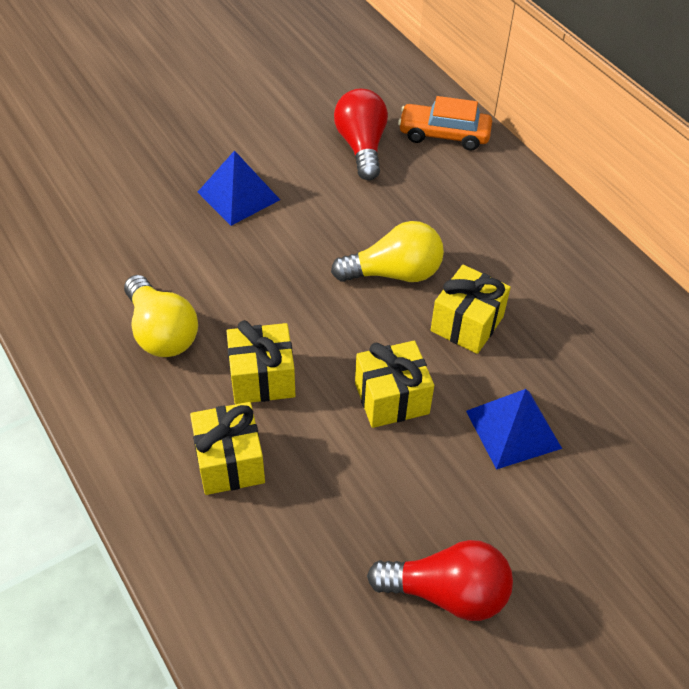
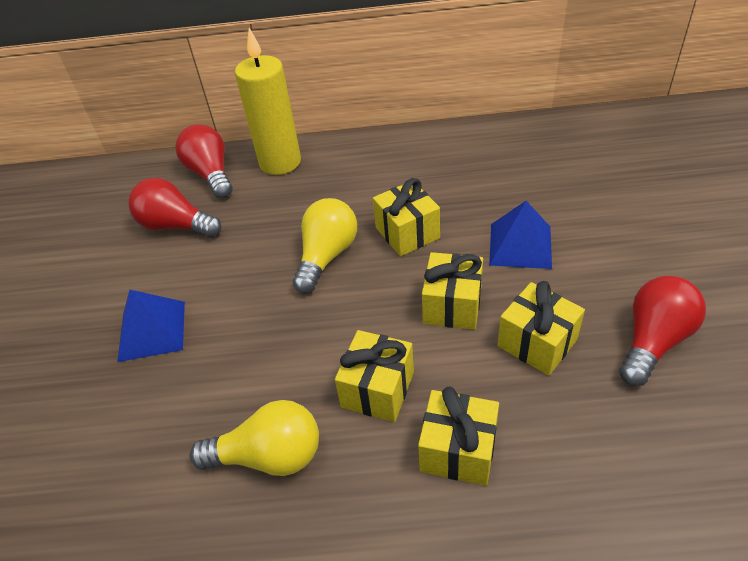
camera: 55 degrees left, 5 degrees down
(384, 486) = (537, 343): none -> yellow gift
(444, 135) = (211, 174): orange car -> red light bulb
(498, 177) = (280, 162): none -> yellow candle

◆ Work order
Leave the images out and transcribe the remaining data above word for word.

◆ Solution for this problem
camera: 55 degrees left, 5 degrees down
(384, 486) = (537, 343): none -> yellow gift
(444, 135) = (211, 174): orange car -> red light bulb
(498, 177) = (280, 162): none -> yellow candle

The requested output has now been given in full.